For the entries below, print exactly the lines between the line holding "(626, 189) = (718, 174): yellow" and the line holding "(643, 296) = (737, 251): yellow", inclusive, and nothing else.
** Available data follows **
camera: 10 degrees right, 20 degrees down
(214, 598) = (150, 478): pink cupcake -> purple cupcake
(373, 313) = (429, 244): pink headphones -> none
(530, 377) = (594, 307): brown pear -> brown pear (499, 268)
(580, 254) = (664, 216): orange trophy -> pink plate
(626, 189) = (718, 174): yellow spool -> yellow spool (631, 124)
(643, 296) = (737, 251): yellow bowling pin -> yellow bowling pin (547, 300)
** End of Available data **
** Available data follows **
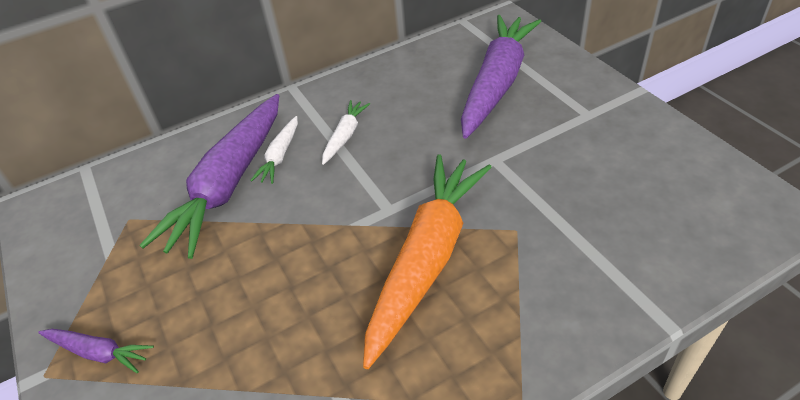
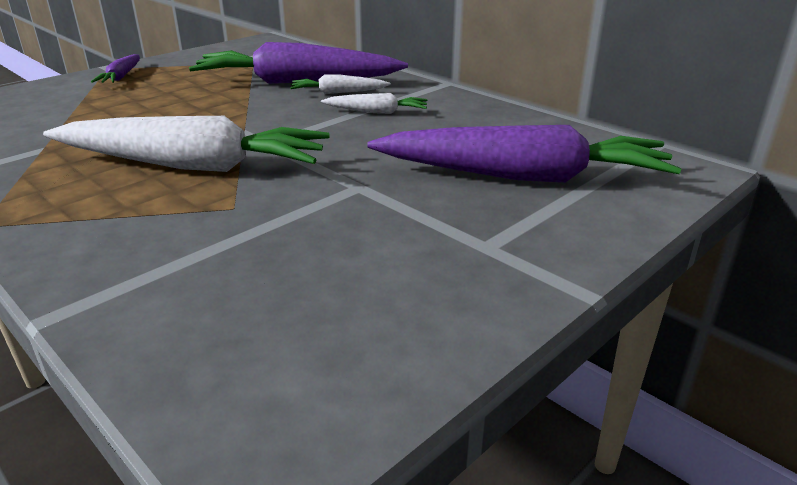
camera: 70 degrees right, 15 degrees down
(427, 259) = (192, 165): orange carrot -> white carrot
** End of Available data **
**Response area:**
(626, 189) = (718, 174): yellow spool -> yellow spool (631, 124)
(643, 296) = (737, 251): yellow bowling pin -> yellow bowling pin (547, 300)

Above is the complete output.